• Your assignment: Your answer must be the full set of entries, repeated exactly.

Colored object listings
• • • •

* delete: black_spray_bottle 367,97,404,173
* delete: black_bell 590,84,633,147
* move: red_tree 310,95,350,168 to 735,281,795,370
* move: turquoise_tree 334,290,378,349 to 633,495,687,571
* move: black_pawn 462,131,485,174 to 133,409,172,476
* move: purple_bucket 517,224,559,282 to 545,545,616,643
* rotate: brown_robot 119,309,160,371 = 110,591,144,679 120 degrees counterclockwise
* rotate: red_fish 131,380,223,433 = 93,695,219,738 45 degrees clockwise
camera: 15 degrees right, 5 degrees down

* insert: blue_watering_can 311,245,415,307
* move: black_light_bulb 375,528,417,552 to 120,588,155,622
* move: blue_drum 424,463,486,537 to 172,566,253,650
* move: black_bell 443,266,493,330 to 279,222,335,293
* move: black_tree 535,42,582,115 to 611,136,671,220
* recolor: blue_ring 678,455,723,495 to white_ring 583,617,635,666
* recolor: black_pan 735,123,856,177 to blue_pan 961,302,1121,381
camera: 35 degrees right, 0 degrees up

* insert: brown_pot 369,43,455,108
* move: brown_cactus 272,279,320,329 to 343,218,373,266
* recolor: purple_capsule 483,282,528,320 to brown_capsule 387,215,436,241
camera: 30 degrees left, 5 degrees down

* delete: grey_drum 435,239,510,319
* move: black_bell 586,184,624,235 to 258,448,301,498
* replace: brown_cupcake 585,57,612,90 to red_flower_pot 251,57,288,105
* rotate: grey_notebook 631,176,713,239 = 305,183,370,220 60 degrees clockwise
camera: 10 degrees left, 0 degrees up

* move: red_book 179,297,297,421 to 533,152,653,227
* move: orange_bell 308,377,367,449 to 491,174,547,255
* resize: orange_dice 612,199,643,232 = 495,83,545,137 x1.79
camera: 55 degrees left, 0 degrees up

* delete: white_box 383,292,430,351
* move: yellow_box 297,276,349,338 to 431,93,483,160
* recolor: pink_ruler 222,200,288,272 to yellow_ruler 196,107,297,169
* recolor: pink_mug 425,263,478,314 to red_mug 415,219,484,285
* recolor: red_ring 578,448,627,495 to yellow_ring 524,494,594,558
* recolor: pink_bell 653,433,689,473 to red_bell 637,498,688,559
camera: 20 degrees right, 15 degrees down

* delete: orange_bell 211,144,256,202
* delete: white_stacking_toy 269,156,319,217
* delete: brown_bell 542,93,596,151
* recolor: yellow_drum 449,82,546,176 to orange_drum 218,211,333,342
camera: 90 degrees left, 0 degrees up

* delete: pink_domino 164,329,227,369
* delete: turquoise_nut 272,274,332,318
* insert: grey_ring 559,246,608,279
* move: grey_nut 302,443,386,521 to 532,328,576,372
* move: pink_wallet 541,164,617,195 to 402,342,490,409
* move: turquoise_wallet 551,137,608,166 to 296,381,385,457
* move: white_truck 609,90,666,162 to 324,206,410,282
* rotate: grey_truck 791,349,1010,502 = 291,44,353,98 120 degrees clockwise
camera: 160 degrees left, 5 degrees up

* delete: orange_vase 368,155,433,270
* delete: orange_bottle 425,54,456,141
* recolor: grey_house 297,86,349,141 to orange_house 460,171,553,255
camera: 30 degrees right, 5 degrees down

• • • •

• Result of the task:
* delete: black_spray_bottle 367,97,404,173
* delete: black_bell 590,84,633,147
* move: red_tree 310,95,350,168 to 735,281,795,370
* move: turquoise_tree 334,290,378,349 to 633,495,687,571
* move: black_pawn 462,131,485,174 to 133,409,172,476
* move: purple_bucket 517,224,559,282 to 545,545,616,643
* rotate: brown_robot 119,309,160,371 = 110,591,144,679 120 degrees counterclockwise
* rotate: red_fish 131,380,223,433 = 93,695,219,738 45 degrees clockwise
camera: 15 degrees right, 5 degrees down

* insert: blue_watering_can 311,245,415,307
* move: black_light_bulb 375,528,417,552 to 120,588,155,622
* move: blue_drum 424,463,486,537 to 172,566,253,650
* move: black_bell 443,266,493,330 to 279,222,335,293
* move: black_tree 535,42,582,115 to 611,136,671,220
* recolor: blue_ring 678,455,723,495 to white_ring 583,617,635,666
* recolor: black_pan 735,123,856,177 to blue_pan 961,302,1121,381
camera: 35 degrees right, 0 degrees up

* insert: brown_pot 369,43,455,108
* move: brown_cactus 272,279,320,329 to 343,218,373,266
* recolor: purple_capsule 483,282,528,320 to brown_capsule 387,215,436,241
camera: 30 degrees left, 5 degrees down

* delete: grey_drum 435,239,510,319
* move: black_bell 586,184,624,235 to 258,448,301,498
* replace: brown_cupcake 585,57,612,90 to red_flower_pot 251,57,288,105
* rotate: grey_notebook 631,176,713,239 = 305,183,370,220 60 degrees clockwise
camera: 10 degrees left, 0 degrees up

* move: red_book 179,297,297,421 to 533,152,653,227
* move: orange_bell 308,377,367,449 to 491,174,547,255
* resize: orange_dice 612,199,643,232 = 495,83,545,137 x1.79
camera: 55 degrees left, 0 degrees up

* delete: white_box 383,292,430,351
* move: yellow_box 297,276,349,338 to 431,93,483,160
* recolor: pink_ruler 222,200,288,272 to yellow_ruler 196,107,297,169
* recolor: pink_mug 425,263,478,314 to red_mug 415,219,484,285
* recolor: red_ring 578,448,627,495 to yellow_ring 524,494,594,558
* recolor: pink_bell 653,433,689,473 to red_bell 637,498,688,559
camera: 20 degrees right, 15 degrees down

* delete: orange_bell 211,144,256,202
* delete: white_stacking_toy 269,156,319,217
* delete: brown_bell 542,93,596,151
* recolor: yellow_drum 449,82,546,176 to orange_drum 218,211,333,342
camera: 90 degrees left, 0 degrees up

* delete: pink_domino 164,329,227,369
* delete: turquoise_nut 272,274,332,318
* insert: grey_ring 559,246,608,279
* move: grey_nut 302,443,386,521 to 532,328,576,372
* move: pink_wallet 541,164,617,195 to 402,342,490,409
* move: turquoise_wallet 551,137,608,166 to 296,381,385,457
* move: white_truck 609,90,666,162 to 324,206,410,282
* rotate: grey_truck 791,349,1010,502 = 291,44,353,98 120 degrees clockwise
camera: 160 degrees left, 5 degrees up

* delete: orange_vase 368,155,433,270
* delete: orange_bottle 425,54,456,141
* recolor: grey_house 297,86,349,141 to orange_house 460,171,553,255
camera: 30 degrees right, 5 degrees down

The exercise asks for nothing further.